begin

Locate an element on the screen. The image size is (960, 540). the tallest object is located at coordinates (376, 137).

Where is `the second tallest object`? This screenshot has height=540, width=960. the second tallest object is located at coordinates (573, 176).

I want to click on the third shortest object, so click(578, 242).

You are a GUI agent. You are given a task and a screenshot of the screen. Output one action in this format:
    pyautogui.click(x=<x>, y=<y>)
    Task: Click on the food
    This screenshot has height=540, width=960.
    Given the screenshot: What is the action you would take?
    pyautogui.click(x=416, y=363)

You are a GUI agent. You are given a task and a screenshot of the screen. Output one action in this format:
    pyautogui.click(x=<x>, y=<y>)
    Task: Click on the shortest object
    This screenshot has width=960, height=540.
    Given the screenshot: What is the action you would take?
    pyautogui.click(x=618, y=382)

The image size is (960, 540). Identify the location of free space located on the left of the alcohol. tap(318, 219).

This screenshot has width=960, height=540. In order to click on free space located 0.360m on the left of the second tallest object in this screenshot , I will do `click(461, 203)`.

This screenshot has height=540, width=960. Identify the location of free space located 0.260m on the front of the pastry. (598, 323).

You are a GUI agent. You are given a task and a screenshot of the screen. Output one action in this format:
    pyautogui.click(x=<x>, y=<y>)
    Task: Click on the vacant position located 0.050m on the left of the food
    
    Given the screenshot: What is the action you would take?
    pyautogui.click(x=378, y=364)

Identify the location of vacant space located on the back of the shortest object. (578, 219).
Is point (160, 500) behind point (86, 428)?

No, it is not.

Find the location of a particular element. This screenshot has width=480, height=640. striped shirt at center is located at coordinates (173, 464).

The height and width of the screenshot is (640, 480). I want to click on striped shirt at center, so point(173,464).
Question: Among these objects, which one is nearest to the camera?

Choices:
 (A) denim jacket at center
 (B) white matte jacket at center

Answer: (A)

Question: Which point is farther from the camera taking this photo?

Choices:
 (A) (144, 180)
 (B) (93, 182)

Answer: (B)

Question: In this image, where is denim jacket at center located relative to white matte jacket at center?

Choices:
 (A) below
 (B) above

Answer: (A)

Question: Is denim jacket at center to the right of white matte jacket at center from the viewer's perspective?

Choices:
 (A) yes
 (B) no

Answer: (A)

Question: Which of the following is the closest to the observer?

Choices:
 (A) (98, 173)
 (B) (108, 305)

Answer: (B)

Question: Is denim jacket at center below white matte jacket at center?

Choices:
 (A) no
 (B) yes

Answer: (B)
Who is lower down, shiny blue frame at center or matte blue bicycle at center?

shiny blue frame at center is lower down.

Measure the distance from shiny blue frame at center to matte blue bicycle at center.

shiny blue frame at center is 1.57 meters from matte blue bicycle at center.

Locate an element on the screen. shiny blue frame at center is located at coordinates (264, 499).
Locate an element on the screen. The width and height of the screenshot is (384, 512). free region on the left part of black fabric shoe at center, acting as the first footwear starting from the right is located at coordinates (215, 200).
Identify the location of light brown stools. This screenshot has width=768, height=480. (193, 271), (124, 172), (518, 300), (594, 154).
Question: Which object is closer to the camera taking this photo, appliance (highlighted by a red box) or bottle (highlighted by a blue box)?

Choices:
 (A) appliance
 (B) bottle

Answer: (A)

end

REQUIRED WORK
Transcribe the listing above without any changes.

ANSWER TO THE TASK
Locate an element on the screen. The image size is (960, 540). the tallest object is located at coordinates (376, 137).

Where is `the second tallest object`? This screenshot has height=540, width=960. the second tallest object is located at coordinates (573, 176).

I want to click on the third shortest object, so click(578, 242).

You are a GUI agent. You are given a task and a screenshot of the screen. Output one action in this format:
    pyautogui.click(x=<x>, y=<y>)
    Task: Click on the food
    This screenshot has height=540, width=960.
    Given the screenshot: What is the action you would take?
    pyautogui.click(x=416, y=363)

You are a GUI agent. You are given a task and a screenshot of the screen. Output one action in this format:
    pyautogui.click(x=<x>, y=<y>)
    Task: Click on the shortest object
    This screenshot has width=960, height=540.
    Given the screenshot: What is the action you would take?
    pyautogui.click(x=618, y=382)

The image size is (960, 540). Identify the location of free space located on the left of the alcohol. tap(318, 219).

This screenshot has width=960, height=540. In order to click on free space located 0.360m on the left of the second tallest object in this screenshot , I will do `click(461, 203)`.

This screenshot has height=540, width=960. Identify the location of free space located 0.260m on the front of the pastry. (598, 323).

You are a GUI agent. You are given a task and a screenshot of the screen. Output one action in this format:
    pyautogui.click(x=<x>, y=<y>)
    Task: Click on the vacant position located 0.050m on the left of the food
    
    Given the screenshot: What is the action you would take?
    pyautogui.click(x=378, y=364)

Identify the location of vacant space located on the back of the shortest object. (578, 219).
Is point (160, 500) behind point (86, 428)?

No, it is not.

Find the location of a particular element. This screenshot has width=480, height=640. striped shirt at center is located at coordinates (173, 464).

The height and width of the screenshot is (640, 480). I want to click on striped shirt at center, so point(173,464).
Question: Among these objects, which one is nearest to the camera?

Choices:
 (A) denim jacket at center
 (B) white matte jacket at center

Answer: (A)

Question: Which point is farther from the camera taking this photo?

Choices:
 (A) (144, 180)
 (B) (93, 182)

Answer: (B)

Question: In this image, where is denim jacket at center located relative to white matte jacket at center?

Choices:
 (A) below
 (B) above

Answer: (A)

Question: Is denim jacket at center to the right of white matte jacket at center from the viewer's perspective?

Choices:
 (A) yes
 (B) no

Answer: (A)

Question: Which of the following is the closest to the observer?

Choices:
 (A) (98, 173)
 (B) (108, 305)

Answer: (B)

Question: Is denim jacket at center below white matte jacket at center?

Choices:
 (A) no
 (B) yes

Answer: (B)
Who is lower down, shiny blue frame at center or matte blue bicycle at center?

shiny blue frame at center is lower down.

Measure the distance from shiny blue frame at center to matte blue bicycle at center.

shiny blue frame at center is 1.57 meters from matte blue bicycle at center.

Locate an element on the screen. shiny blue frame at center is located at coordinates (264, 499).
Locate an element on the screen. The width and height of the screenshot is (384, 512). free region on the left part of black fabric shoe at center, acting as the first footwear starting from the right is located at coordinates (215, 200).
Identify the location of light brown stools. This screenshot has width=768, height=480. (193, 271), (124, 172), (518, 300), (594, 154).
Question: Which object is closer to the camera taking this photo, appliance (highlighted by a red box) or bottle (highlighted by a blue box)?

Choices:
 (A) appliance
 (B) bottle

Answer: (A)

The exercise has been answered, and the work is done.